**Records for this exercise:**
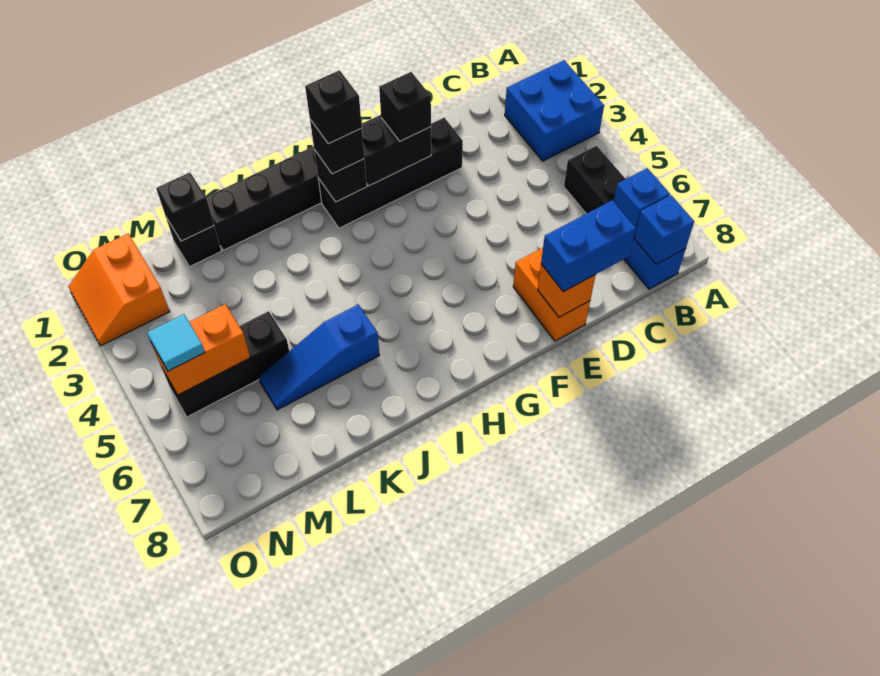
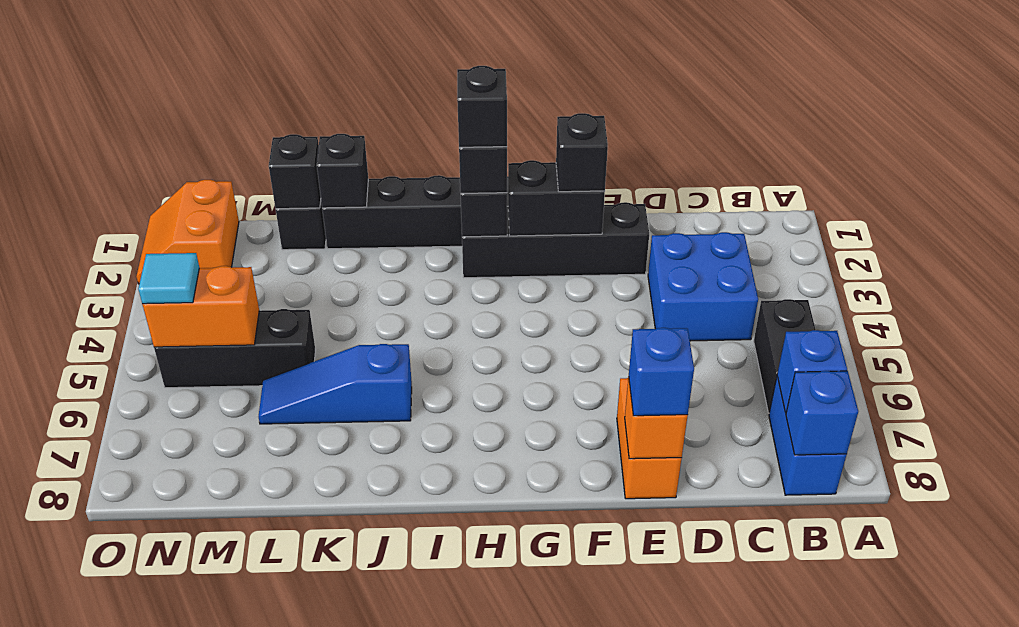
blue 2x2 brick [505,60,604,161] -> blue 2x2 brick moved to [648,232,758,341]
blue 1x2 brick [541,200,636,292] -> blue 1x1 brick [629,328,694,416]
none -> black 1x1 brick [317,134,368,208]

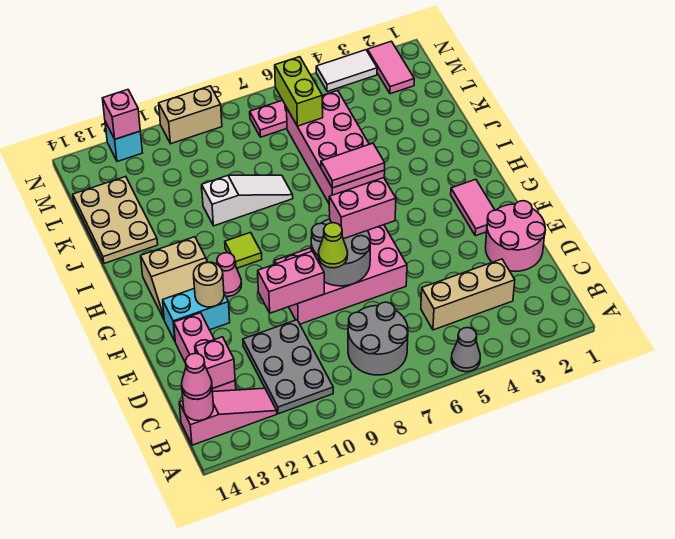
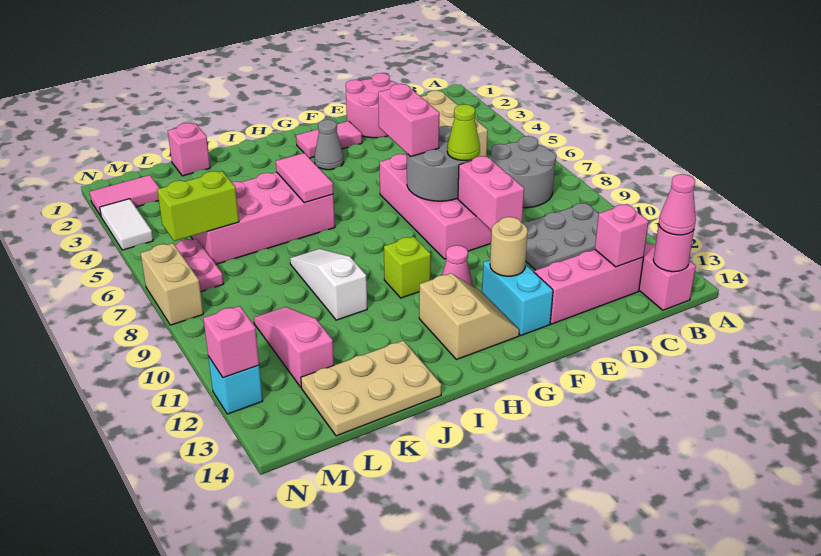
grey 1x1 cone [451,328,480,372] -> grey 1x1 cone moved to [314,120,344,170]
lime 1x1 tile [225,232,262,268] -> lime 1x1 brick [384,237,431,298]
none -> pink 1x1 brick [168,123,210,176]
none -> pink 1x3 slope [254,307,334,387]
tan 1x2 brick [159,86,222,144] -> tan 1x2 brick moved to [141,243,203,325]

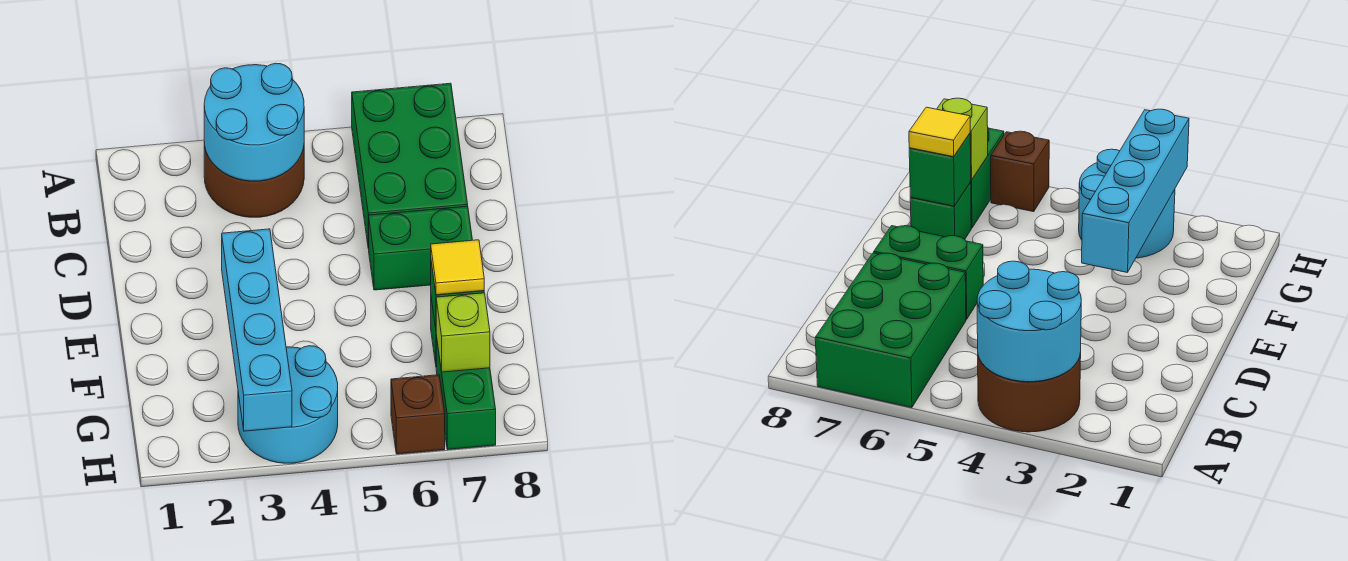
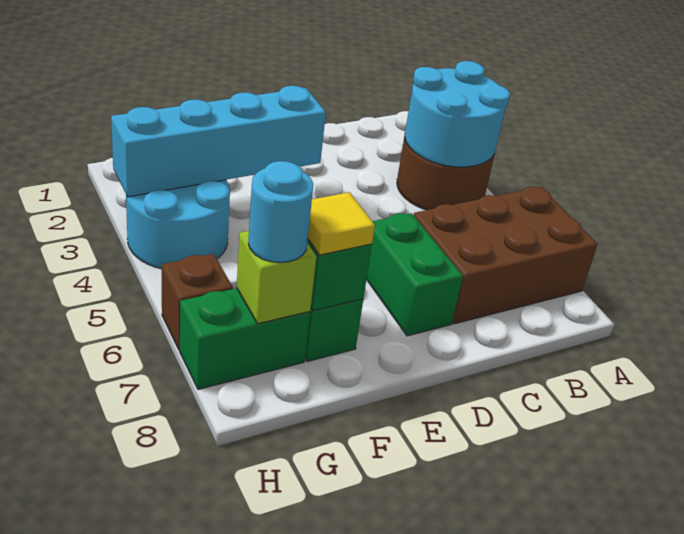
green 2x3 brick [352,83,468,249] -> brown 2x3 brick [414,187,598,324]
none -> cyan 1x1 round brick [248,161,313,263]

**Problem to solve:** Retype all of the material above precisely as it reads. Pictures are not part of the copy.

**Answer to this problem:**
blue 2x2 brick [505,60,604,161] -> blue 2x2 brick moved to [648,232,758,341]
blue 1x2 brick [541,200,636,292] -> blue 1x1 brick [629,328,694,416]
none -> black 1x1 brick [317,134,368,208]

grey 1x1 cone [451,328,480,372] -> grey 1x1 cone moved to [314,120,344,170]
lime 1x1 tile [225,232,262,268] -> lime 1x1 brick [384,237,431,298]
none -> pink 1x1 brick [168,123,210,176]
none -> pink 1x3 slope [254,307,334,387]
tan 1x2 brick [159,86,222,144] -> tan 1x2 brick moved to [141,243,203,325]

green 2x3 brick [352,83,468,249] -> brown 2x3 brick [414,187,598,324]
none -> cyan 1x1 round brick [248,161,313,263]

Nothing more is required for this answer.